## Task
An exact copy is needed of the lines in the entries below from the line with "blue diamond: moved 12 px right, 4 px down" up to and including the line with "orange diamond: rotated 25 degrees clockwise", and of nothing else. Leave the pictures out.

Colored shape tracking data
= = = =
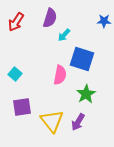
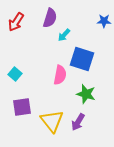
green star: rotated 24 degrees counterclockwise
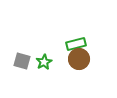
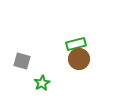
green star: moved 2 px left, 21 px down
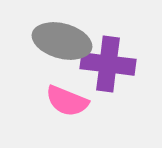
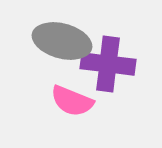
pink semicircle: moved 5 px right
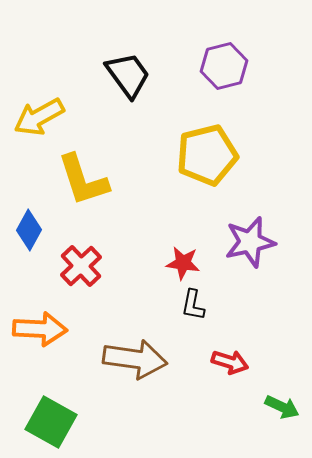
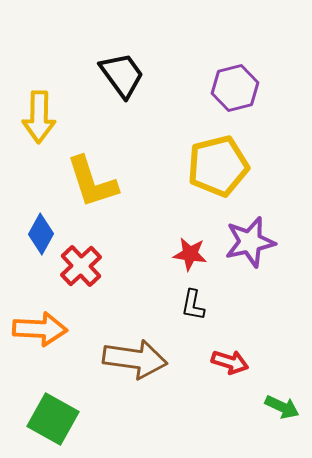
purple hexagon: moved 11 px right, 22 px down
black trapezoid: moved 6 px left
yellow arrow: rotated 60 degrees counterclockwise
yellow pentagon: moved 11 px right, 11 px down
yellow L-shape: moved 9 px right, 2 px down
blue diamond: moved 12 px right, 4 px down
red star: moved 7 px right, 9 px up
green square: moved 2 px right, 3 px up
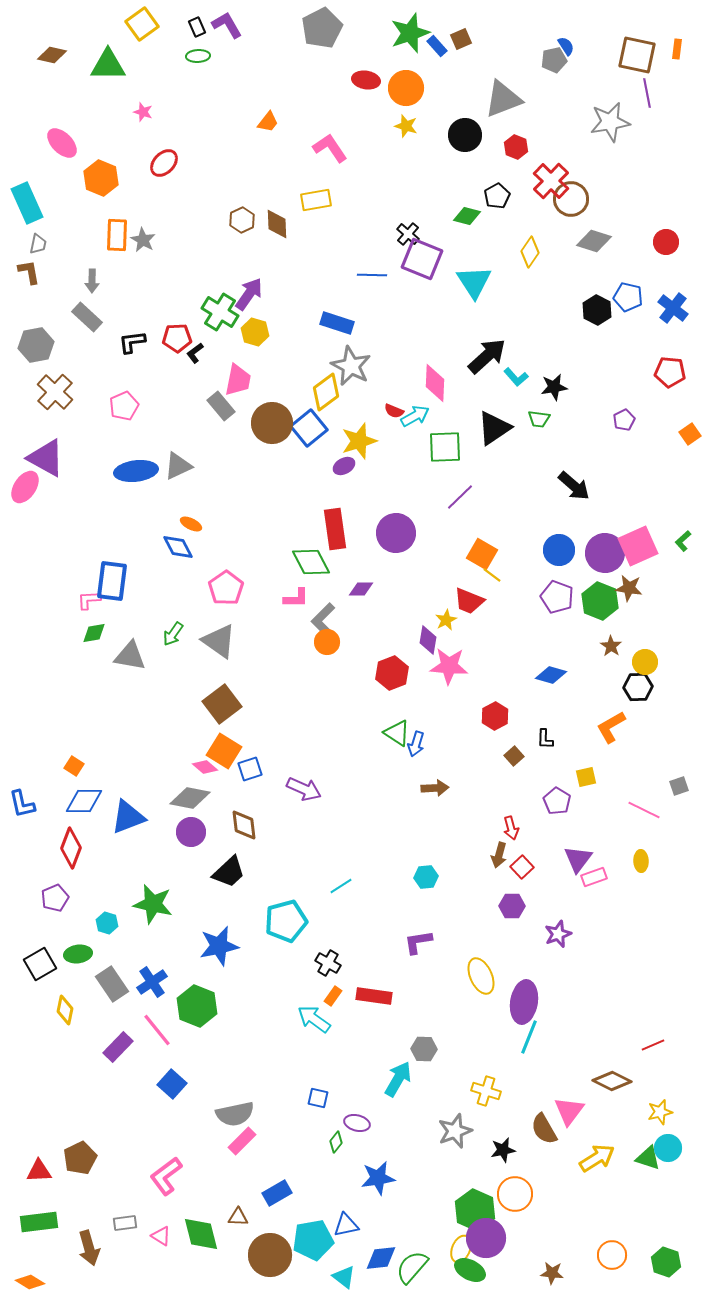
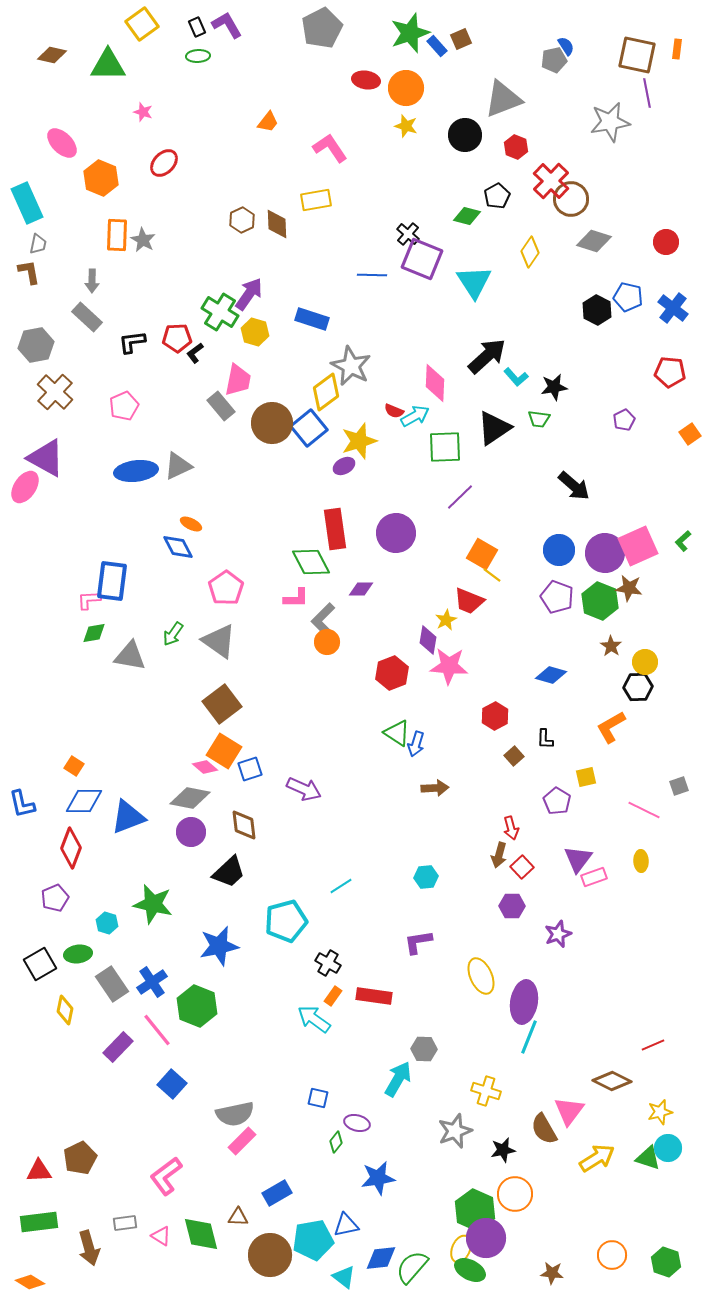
blue rectangle at (337, 323): moved 25 px left, 4 px up
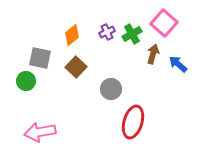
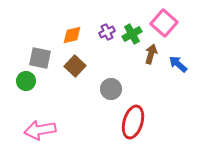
orange diamond: rotated 25 degrees clockwise
brown arrow: moved 2 px left
brown square: moved 1 px left, 1 px up
pink arrow: moved 2 px up
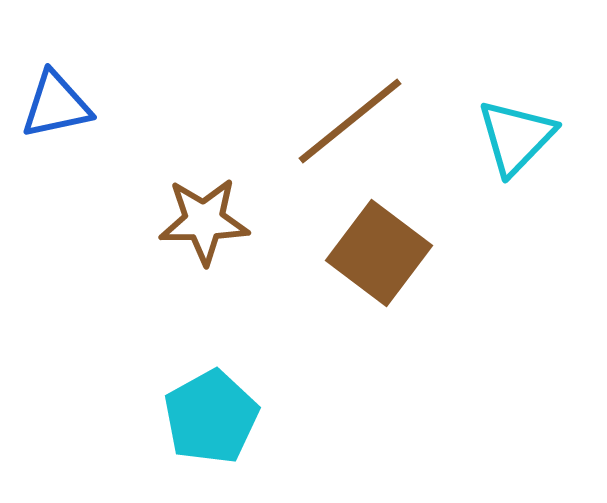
= = = =
## Task result
blue diamond: moved 12 px right, 4 px down
red star: moved 7 px right, 9 px up
green square: moved 2 px right, 3 px up
blue rectangle at (337, 323): moved 25 px left, 4 px up
orange diamond: rotated 25 degrees clockwise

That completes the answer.